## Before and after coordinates

....................

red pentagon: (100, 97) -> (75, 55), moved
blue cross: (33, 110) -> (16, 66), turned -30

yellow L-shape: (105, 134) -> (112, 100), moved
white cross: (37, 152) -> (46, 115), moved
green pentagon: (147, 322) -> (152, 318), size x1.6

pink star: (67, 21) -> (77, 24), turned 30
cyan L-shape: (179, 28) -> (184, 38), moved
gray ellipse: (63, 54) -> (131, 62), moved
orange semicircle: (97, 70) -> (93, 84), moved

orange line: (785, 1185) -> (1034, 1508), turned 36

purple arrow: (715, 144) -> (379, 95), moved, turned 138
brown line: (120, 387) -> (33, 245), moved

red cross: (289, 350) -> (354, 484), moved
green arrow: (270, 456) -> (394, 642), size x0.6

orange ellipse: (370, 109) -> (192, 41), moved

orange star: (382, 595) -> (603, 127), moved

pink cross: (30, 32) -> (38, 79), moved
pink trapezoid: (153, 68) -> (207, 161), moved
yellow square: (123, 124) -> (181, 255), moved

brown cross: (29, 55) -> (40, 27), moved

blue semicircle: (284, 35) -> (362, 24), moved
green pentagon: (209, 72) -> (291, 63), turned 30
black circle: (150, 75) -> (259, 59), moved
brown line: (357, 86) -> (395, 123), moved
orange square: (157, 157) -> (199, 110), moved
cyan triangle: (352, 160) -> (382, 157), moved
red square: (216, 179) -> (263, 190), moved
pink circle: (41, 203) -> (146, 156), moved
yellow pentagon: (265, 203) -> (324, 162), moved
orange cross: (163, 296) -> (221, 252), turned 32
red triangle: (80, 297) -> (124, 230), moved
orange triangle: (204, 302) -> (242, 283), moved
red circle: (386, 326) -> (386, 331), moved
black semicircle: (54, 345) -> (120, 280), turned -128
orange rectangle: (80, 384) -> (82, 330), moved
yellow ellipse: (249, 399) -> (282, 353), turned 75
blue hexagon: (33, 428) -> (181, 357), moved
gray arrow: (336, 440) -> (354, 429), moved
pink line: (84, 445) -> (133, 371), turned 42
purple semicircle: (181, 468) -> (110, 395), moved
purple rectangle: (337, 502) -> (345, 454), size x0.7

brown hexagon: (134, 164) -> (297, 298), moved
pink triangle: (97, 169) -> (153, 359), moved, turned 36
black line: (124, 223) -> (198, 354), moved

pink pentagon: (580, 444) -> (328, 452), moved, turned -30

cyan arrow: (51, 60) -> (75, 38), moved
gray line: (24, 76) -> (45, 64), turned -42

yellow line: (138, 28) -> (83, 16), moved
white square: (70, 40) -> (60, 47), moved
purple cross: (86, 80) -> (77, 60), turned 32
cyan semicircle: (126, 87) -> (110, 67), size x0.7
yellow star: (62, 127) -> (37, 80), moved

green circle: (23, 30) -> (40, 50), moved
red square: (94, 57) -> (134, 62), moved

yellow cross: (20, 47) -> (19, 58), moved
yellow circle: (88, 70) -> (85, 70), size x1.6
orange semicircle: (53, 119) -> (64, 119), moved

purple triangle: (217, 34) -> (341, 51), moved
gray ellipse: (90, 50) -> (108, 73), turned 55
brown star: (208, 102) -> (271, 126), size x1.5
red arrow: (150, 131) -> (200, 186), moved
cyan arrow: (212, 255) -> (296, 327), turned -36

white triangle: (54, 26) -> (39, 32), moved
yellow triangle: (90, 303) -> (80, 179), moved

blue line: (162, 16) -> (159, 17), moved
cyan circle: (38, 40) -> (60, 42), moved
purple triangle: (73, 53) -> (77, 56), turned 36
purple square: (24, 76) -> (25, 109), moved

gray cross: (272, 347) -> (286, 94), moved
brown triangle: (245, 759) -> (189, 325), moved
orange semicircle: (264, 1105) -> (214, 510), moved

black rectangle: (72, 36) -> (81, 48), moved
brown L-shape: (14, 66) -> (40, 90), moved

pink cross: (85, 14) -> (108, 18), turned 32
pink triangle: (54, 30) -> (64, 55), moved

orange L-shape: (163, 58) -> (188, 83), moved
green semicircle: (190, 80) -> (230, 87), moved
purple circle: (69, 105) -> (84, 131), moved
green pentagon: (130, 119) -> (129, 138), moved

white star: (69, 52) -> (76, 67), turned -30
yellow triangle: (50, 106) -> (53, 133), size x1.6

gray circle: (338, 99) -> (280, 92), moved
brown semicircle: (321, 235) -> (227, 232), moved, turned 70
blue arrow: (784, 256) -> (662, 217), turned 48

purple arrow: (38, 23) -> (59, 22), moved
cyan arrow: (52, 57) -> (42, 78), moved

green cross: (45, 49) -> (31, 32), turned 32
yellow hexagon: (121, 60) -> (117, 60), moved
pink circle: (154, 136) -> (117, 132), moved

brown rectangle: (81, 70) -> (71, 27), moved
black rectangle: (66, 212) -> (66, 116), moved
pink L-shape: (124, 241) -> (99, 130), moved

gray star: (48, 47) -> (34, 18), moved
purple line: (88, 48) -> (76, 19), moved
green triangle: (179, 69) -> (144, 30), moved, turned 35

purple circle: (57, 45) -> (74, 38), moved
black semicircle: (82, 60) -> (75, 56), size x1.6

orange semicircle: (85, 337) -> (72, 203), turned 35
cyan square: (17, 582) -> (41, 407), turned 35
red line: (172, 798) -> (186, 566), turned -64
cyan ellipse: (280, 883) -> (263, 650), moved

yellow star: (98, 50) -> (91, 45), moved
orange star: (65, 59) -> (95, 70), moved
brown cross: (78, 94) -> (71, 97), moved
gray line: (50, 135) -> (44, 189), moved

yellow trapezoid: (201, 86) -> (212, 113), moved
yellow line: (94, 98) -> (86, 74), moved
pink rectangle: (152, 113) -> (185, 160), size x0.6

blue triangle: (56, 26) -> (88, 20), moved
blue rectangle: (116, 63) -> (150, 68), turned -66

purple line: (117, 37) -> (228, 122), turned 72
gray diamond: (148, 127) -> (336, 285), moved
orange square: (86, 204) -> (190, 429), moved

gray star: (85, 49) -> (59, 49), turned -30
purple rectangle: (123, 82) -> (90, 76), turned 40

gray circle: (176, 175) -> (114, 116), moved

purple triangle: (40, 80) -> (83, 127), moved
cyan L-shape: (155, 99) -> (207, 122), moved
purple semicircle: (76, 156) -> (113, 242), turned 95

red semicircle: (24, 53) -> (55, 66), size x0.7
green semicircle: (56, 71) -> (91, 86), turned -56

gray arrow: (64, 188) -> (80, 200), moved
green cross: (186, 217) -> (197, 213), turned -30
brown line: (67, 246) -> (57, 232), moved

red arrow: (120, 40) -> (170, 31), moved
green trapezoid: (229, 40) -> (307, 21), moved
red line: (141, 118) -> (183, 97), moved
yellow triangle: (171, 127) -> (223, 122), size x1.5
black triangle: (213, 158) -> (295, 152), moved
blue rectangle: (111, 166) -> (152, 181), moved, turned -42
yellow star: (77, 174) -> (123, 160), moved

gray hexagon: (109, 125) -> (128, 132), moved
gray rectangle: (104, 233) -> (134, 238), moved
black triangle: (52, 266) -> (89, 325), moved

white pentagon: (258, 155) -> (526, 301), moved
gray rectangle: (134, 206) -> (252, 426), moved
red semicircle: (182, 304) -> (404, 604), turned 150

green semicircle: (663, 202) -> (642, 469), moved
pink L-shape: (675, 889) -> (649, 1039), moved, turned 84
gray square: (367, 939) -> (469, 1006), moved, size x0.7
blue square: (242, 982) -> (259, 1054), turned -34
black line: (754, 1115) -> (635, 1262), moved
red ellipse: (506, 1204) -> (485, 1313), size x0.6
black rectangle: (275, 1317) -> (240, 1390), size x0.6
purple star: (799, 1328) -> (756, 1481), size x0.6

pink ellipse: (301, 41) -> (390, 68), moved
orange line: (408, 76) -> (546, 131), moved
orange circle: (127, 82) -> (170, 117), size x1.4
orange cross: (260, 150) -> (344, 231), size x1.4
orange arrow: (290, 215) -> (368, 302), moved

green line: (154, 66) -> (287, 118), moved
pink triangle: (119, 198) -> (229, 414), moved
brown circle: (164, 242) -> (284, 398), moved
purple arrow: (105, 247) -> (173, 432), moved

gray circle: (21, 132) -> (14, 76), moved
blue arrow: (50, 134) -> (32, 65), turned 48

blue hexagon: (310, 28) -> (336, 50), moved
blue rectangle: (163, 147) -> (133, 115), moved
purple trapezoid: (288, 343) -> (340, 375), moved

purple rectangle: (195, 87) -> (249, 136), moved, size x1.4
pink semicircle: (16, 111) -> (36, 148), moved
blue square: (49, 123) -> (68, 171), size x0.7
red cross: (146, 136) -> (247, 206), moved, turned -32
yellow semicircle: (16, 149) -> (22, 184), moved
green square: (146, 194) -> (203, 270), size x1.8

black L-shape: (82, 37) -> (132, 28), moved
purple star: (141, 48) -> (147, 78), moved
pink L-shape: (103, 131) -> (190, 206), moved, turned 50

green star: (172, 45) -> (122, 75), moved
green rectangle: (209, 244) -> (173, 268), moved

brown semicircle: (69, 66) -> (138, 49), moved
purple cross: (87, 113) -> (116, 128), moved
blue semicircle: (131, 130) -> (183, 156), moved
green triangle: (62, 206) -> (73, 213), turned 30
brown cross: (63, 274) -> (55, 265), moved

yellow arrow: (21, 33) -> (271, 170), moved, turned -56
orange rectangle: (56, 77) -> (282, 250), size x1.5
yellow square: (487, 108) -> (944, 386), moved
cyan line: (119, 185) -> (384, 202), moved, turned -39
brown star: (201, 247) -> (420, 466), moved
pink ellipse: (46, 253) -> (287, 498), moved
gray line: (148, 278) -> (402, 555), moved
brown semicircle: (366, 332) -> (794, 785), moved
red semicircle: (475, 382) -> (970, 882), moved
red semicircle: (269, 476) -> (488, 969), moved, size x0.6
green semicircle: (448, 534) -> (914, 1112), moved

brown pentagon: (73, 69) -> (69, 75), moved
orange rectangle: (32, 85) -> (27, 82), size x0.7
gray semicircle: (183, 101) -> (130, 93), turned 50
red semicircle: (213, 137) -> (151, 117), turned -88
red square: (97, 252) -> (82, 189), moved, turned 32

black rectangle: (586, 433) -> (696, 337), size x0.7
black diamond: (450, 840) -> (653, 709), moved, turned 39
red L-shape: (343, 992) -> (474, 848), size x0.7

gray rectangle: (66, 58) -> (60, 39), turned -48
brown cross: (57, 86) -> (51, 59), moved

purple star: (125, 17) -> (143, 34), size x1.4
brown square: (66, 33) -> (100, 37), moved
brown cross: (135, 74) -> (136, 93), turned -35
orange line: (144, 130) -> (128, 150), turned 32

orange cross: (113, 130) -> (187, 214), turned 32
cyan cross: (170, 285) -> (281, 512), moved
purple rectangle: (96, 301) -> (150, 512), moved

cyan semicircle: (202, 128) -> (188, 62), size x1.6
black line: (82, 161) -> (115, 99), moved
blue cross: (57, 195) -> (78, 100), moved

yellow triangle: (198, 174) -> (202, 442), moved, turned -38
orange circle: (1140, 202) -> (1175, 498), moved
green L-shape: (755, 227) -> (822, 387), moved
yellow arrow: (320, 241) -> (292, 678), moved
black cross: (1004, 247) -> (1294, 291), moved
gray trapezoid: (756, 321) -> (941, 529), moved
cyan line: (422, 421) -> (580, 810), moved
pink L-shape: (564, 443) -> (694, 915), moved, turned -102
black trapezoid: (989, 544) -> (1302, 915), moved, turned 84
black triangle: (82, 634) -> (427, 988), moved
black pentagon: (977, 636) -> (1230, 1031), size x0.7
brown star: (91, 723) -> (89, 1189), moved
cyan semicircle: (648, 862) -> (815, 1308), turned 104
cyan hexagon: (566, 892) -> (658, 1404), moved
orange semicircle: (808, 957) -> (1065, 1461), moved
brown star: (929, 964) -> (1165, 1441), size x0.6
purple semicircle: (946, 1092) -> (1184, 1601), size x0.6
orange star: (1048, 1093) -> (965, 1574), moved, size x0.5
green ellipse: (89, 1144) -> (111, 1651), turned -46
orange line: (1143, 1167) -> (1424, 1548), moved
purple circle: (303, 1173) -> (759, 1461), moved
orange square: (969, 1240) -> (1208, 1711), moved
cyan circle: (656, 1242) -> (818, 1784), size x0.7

....................

## Work required
Out of the records above, pick each line that contains the string "ellipse".

## Response to the exercise
gray ellipse: (63, 54) -> (131, 62), moved
orange ellipse: (370, 109) -> (192, 41), moved
yellow ellipse: (249, 399) -> (282, 353), turned 75
gray ellipse: (90, 50) -> (108, 73), turned 55
cyan ellipse: (280, 883) -> (263, 650), moved
red ellipse: (506, 1204) -> (485, 1313), size x0.6
pink ellipse: (301, 41) -> (390, 68), moved
pink ellipse: (46, 253) -> (287, 498), moved
green ellipse: (89, 1144) -> (111, 1651), turned -46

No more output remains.